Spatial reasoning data
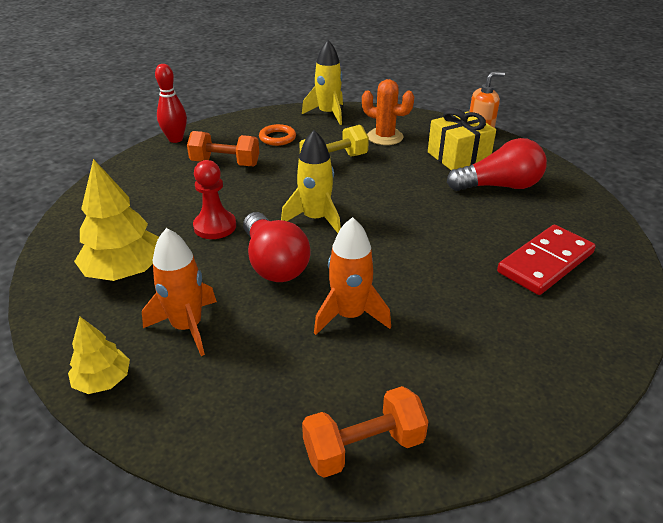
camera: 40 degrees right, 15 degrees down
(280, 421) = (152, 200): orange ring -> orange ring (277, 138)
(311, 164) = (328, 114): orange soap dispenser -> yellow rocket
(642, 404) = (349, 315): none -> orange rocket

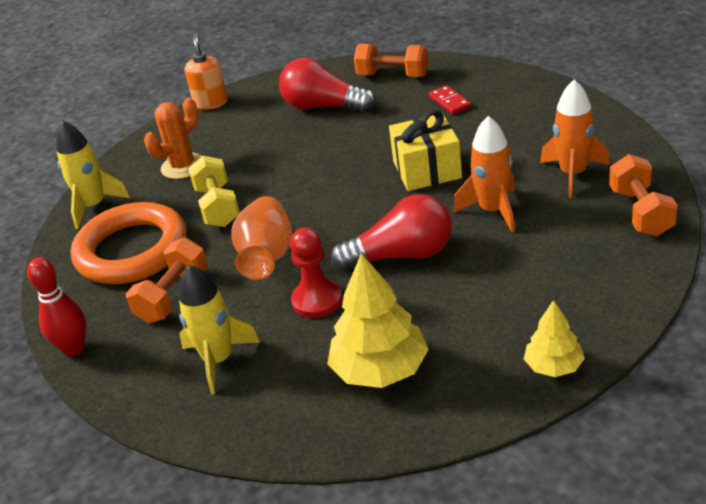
camera: 70 degrees left, 0 degrees up
(187, 327) = (487, 313): orange rocket -> orange rocket (573, 174)
(270, 194) = (267, 257): none -> orange vase
(277, 138) = (132, 250): orange ring -> orange ring, size x2.29
(315, 219) = (332, 225): yellow rocket -> yellow rocket (218, 360)
(458, 157) = (256, 123): yellow gift -> yellow gift (427, 170)
(499, 186) = (323, 107): red light bulb -> red light bulb turned 75 degrees counterclockwise
(545, 263) = (450, 102): red domino -> red domino, size x0.52
(578, 218) = (393, 75): none -> orange dumbbell

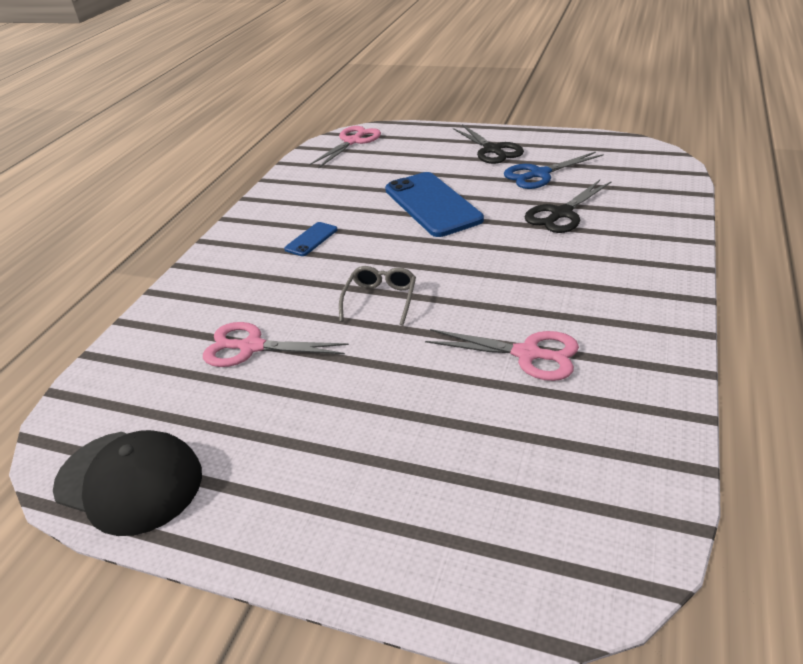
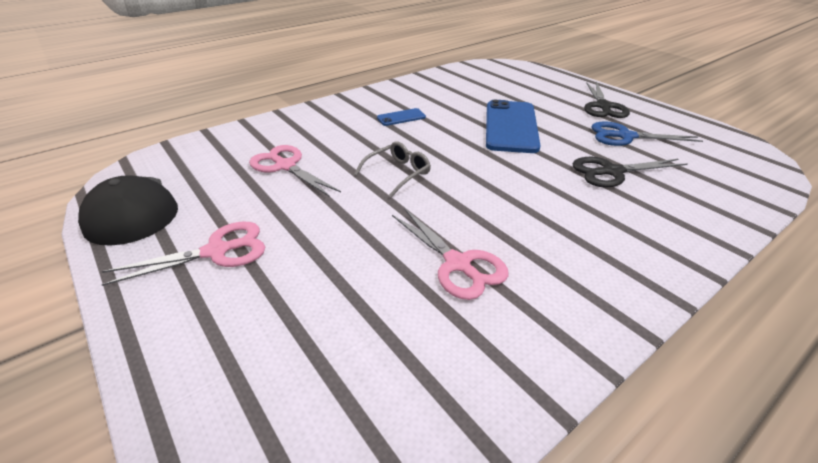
camera: 30 degrees right, 0 degrees up
(352, 141) = (501, 69): pink scissors -> pink scissors (217, 251)

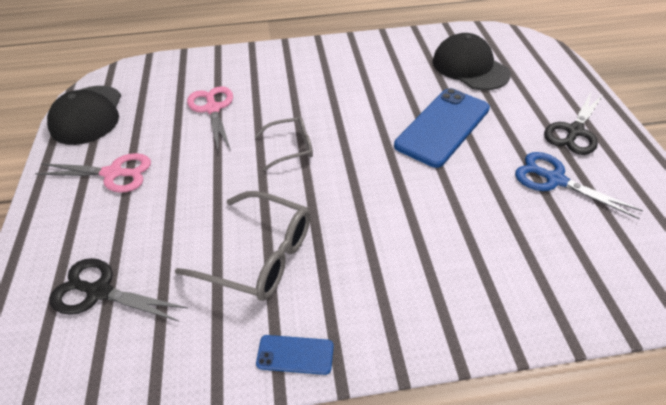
camera: 30 degrees right, 10 degrees up
(401, 117) = (348, 83): blue phone -> blue phone (295, 354)
(457, 264) = (258, 255): pink scissors -> grey glasses
(488, 87) = (470, 67): none -> black cap
(612, 172) = (489, 218): black scissors -> black scissors (99, 292)

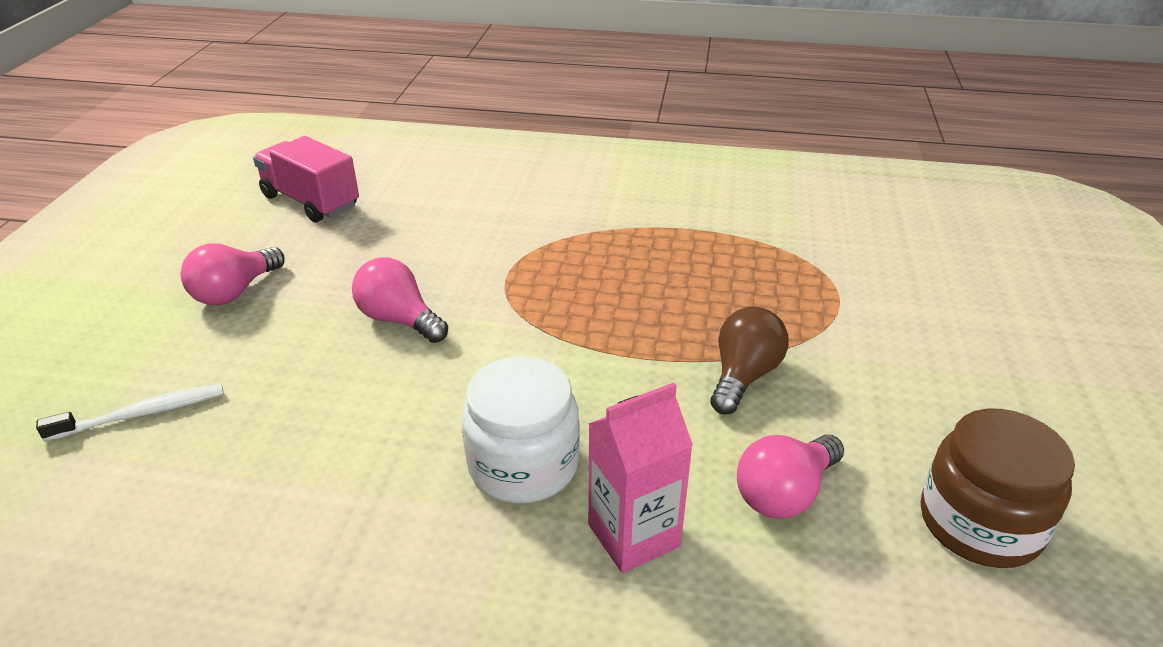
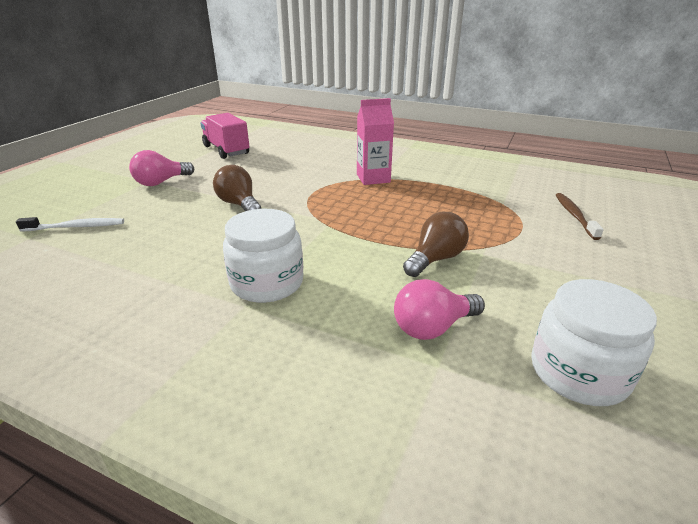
camera: 15 degrees right, 5 degrees down
(399, 320) = (239, 204): pink light bulb -> brown light bulb
(633, 535) = (315, 332): pink carton -> pink carton (373, 178)
(900, 263) = (574, 216): none -> brown toothbrush
(979, 523) = (578, 372): brown jar -> white jar

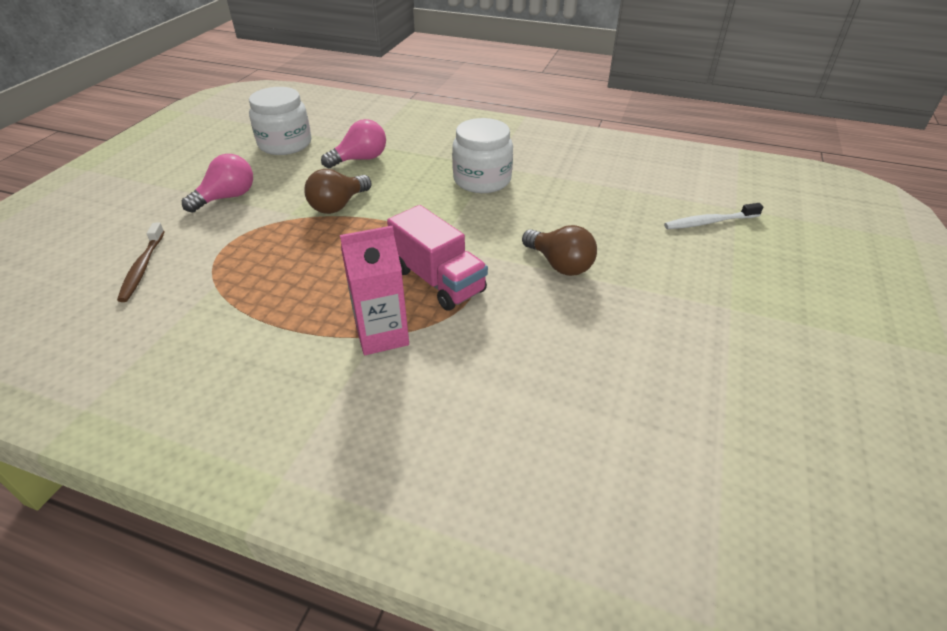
camera: 175 degrees right, 10 degrees up
(161, 182) = (706, 304): pink light bulb -> pink light bulb (227, 197)
(226, 150) = (693, 426): pink truck -> pink truck (438, 280)

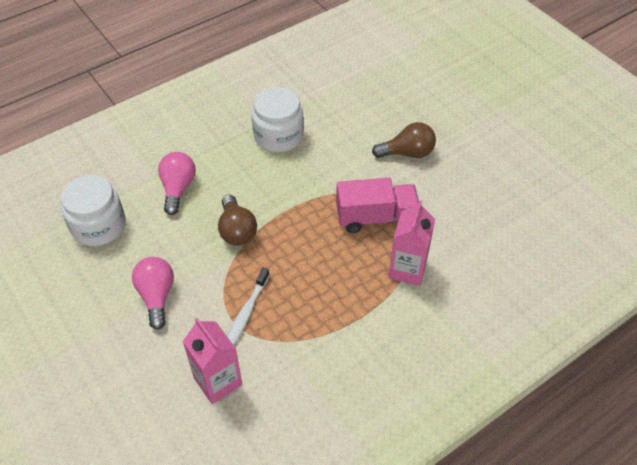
camera: 55 degrees left, 10 degrees up
(142, 268) = (218, 381): brown toothbrush -> pink carton
(709, 222) = (423, 64): white toothbrush -> white toothbrush (246, 313)

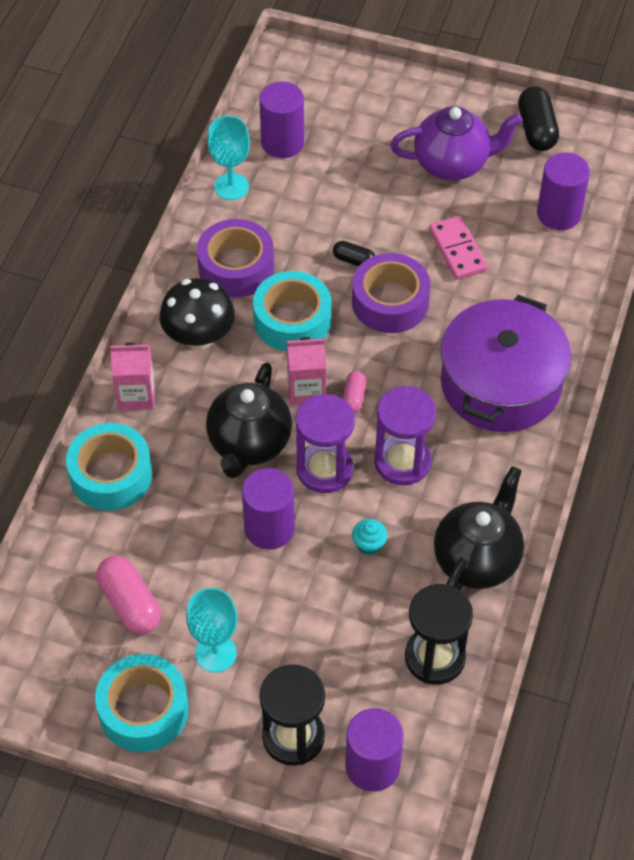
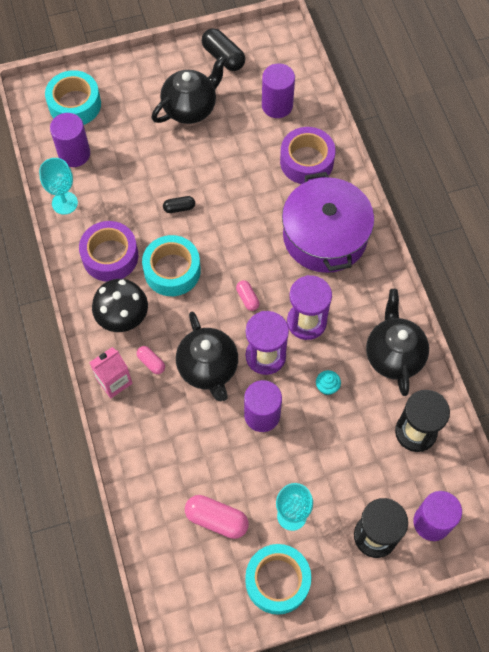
camera: 35 degrees left, 10 degrees up
(111, 475) = (139, 444): turquoise tape -> turquoise tape (75, 104)
(191, 400) = (151, 362): none -> pink capsule
(306, 390) = (215, 311): pink carton -> none
(390, 302) = (222, 222): purple tape -> purple tape (306, 161)
(452, 164) = (190, 108): purple teapot -> black teapot
(458, 250) = (236, 164): pink domino -> none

## Work required
Your answer should be the lines from the opening of the records through the line with "(545, 263) = (450, 102): red", both ends retyped exactly and pictures left out.

## Exercise solution
camera: 40 degrees right, 15 degrees down
(280, 421) = (152, 200): orange ring -> orange ring (277, 138)
(311, 164) = (328, 114): orange soap dispenser -> yellow rocket
(642, 404) = (349, 315): none -> orange rocket

camera: 70 degrees left, 0 degrees up
(187, 327) = (487, 313): orange rocket -> orange rocket (573, 174)
(270, 194) = (267, 257): none -> orange vase
(277, 138) = (132, 250): orange ring -> orange ring, size x2.29
(315, 219) = (332, 225): yellow rocket -> yellow rocket (218, 360)
(458, 157) = (256, 123): yellow gift -> yellow gift (427, 170)
(499, 186) = (323, 107): red light bulb -> red light bulb turned 75 degrees counterclockwise
(545, 263) = (450, 102): red domino -> red domino, size x0.52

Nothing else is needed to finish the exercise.